(Stored data entries)
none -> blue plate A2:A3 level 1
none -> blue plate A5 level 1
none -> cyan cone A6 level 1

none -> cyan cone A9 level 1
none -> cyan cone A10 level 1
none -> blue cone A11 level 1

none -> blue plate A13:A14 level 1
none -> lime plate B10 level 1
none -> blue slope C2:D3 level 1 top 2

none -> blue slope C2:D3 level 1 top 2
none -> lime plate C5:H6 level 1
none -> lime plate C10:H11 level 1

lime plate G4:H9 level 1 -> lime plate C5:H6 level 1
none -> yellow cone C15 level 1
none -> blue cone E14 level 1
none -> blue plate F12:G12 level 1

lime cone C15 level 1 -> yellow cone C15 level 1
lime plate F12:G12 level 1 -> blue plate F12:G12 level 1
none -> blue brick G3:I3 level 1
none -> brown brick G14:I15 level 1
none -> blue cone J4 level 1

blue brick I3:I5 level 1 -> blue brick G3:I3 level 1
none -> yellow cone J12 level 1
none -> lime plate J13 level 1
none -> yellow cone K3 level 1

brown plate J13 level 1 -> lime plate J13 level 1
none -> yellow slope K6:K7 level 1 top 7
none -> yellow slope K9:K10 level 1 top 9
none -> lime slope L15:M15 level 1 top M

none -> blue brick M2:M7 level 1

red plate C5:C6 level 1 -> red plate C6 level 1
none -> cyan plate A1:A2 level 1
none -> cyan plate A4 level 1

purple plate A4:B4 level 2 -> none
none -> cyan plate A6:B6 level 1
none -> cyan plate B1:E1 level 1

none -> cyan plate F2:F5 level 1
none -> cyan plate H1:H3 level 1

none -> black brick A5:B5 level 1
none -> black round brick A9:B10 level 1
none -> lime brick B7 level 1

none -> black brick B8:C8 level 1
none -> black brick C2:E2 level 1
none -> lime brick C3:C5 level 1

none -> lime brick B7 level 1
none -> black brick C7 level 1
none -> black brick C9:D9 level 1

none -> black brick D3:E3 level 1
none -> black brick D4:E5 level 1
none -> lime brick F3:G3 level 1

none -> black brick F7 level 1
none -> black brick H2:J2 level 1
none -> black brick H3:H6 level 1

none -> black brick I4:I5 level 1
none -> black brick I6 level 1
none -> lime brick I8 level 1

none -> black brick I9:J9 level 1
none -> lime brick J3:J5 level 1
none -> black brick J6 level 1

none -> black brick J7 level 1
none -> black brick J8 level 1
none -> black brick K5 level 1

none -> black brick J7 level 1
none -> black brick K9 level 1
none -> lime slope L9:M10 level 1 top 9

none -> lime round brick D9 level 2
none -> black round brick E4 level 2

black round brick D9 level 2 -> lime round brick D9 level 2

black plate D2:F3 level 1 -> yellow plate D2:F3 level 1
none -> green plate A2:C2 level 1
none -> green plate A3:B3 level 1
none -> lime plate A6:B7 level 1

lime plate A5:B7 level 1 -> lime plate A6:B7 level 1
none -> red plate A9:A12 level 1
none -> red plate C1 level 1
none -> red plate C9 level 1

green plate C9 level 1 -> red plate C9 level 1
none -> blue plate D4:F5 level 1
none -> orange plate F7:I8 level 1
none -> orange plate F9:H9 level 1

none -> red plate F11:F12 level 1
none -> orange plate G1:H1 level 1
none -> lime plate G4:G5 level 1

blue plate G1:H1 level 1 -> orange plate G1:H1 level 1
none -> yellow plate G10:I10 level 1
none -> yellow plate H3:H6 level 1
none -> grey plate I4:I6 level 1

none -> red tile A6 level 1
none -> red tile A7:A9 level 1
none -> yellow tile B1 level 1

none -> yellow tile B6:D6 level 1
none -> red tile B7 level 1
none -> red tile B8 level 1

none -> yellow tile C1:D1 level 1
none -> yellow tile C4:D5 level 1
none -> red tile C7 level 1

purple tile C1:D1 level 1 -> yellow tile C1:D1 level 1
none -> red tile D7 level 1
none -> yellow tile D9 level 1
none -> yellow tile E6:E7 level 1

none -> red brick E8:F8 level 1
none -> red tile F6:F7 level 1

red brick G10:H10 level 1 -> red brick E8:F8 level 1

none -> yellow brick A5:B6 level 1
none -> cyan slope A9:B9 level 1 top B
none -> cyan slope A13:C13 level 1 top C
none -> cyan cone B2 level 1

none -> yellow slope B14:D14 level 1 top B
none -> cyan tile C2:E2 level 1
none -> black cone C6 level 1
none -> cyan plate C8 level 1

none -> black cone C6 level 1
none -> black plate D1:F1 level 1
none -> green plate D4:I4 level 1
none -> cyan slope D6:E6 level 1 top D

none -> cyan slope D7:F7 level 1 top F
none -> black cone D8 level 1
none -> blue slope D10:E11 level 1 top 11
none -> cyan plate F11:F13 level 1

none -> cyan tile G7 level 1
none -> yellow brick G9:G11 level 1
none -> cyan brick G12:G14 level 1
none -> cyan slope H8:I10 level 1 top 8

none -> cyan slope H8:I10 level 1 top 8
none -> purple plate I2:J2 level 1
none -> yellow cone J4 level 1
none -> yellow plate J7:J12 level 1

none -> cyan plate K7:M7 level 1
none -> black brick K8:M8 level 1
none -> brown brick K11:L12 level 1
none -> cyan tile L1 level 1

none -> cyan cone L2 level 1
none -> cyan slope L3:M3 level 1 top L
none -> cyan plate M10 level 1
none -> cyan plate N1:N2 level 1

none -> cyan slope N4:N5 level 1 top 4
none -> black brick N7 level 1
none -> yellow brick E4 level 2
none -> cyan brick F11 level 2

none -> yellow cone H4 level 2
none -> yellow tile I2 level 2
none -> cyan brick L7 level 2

Exercise requirements: Among the entries above, copy exactly only the lines starting with the one containing "none -> black brick H3:H6 level 1" and going through the one containing "purple tile C1:D1", both ends included.

Response area:
none -> black brick H3:H6 level 1

none -> black brick I4:I5 level 1
none -> black brick I6 level 1
none -> lime brick I8 level 1

none -> black brick I9:J9 level 1
none -> lime brick J3:J5 level 1
none -> black brick J6 level 1

none -> black brick J7 level 1
none -> black brick J8 level 1
none -> black brick K5 level 1

none -> black brick J7 level 1
none -> black brick K9 level 1
none -> lime slope L9:M10 level 1 top 9

none -> lime round brick D9 level 2
none -> black round brick E4 level 2

black round brick D9 level 2 -> lime round brick D9 level 2

black plate D2:F3 level 1 -> yellow plate D2:F3 level 1
none -> green plate A2:C2 level 1
none -> green plate A3:B3 level 1
none -> lime plate A6:B7 level 1

lime plate A5:B7 level 1 -> lime plate A6:B7 level 1
none -> red plate A9:A12 level 1
none -> red plate C1 level 1
none -> red plate C9 level 1

green plate C9 level 1 -> red plate C9 level 1
none -> blue plate D4:F5 level 1
none -> orange plate F7:I8 level 1
none -> orange plate F9:H9 level 1

none -> red plate F11:F12 level 1
none -> orange plate G1:H1 level 1
none -> lime plate G4:G5 level 1

blue plate G1:H1 level 1 -> orange plate G1:H1 level 1
none -> yellow plate G10:I10 level 1
none -> yellow plate H3:H6 level 1
none -> grey plate I4:I6 level 1

none -> red tile A6 level 1
none -> red tile A7:A9 level 1
none -> yellow tile B1 level 1

none -> yellow tile B6:D6 level 1
none -> red tile B7 level 1
none -> red tile B8 level 1

none -> yellow tile C1:D1 level 1
none -> yellow tile C4:D5 level 1
none -> red tile C7 level 1

purple tile C1:D1 level 1 -> yellow tile C1:D1 level 1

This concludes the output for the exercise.